YOUR OBJECTIVE:
For this exercise, write out each entry below exactly, omitting the images.

Spatial reasoning data
::::::::::
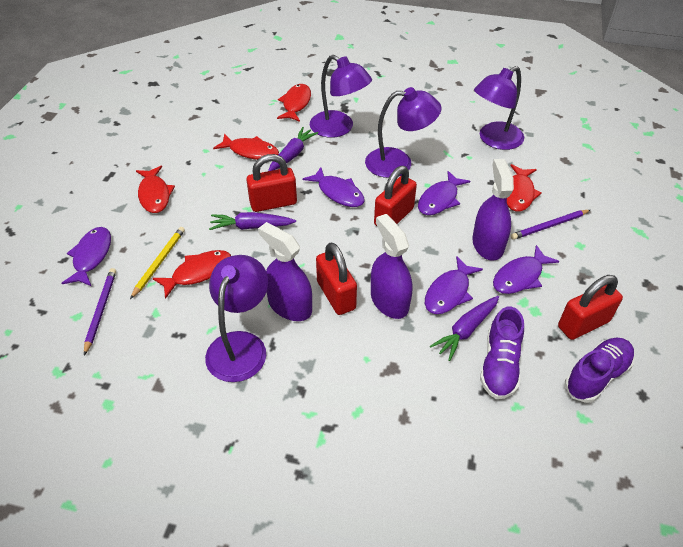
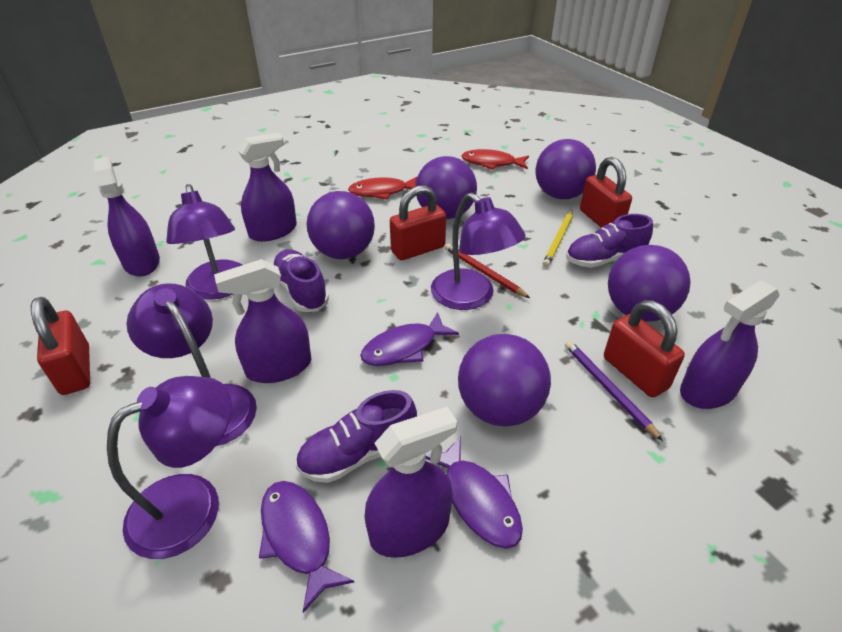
purple ball: 0 -> 5
purple carrot: 3 -> 0
purple fish: 5 -> 3
purple pencil: 2 -> 1
purple shoe: 2 -> 3
purple spray bottle: 3 -> 5
red fish: 5 -> 2
red pencil: 0 -> 1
::::::::::
SOLVED PROBLEM:
purple ball: 0 -> 5
purple carrot: 3 -> 0
purple fish: 5 -> 3
purple pencil: 2 -> 1
purple shoe: 2 -> 3
purple spray bottle: 3 -> 5
red fish: 5 -> 2
red pencil: 0 -> 1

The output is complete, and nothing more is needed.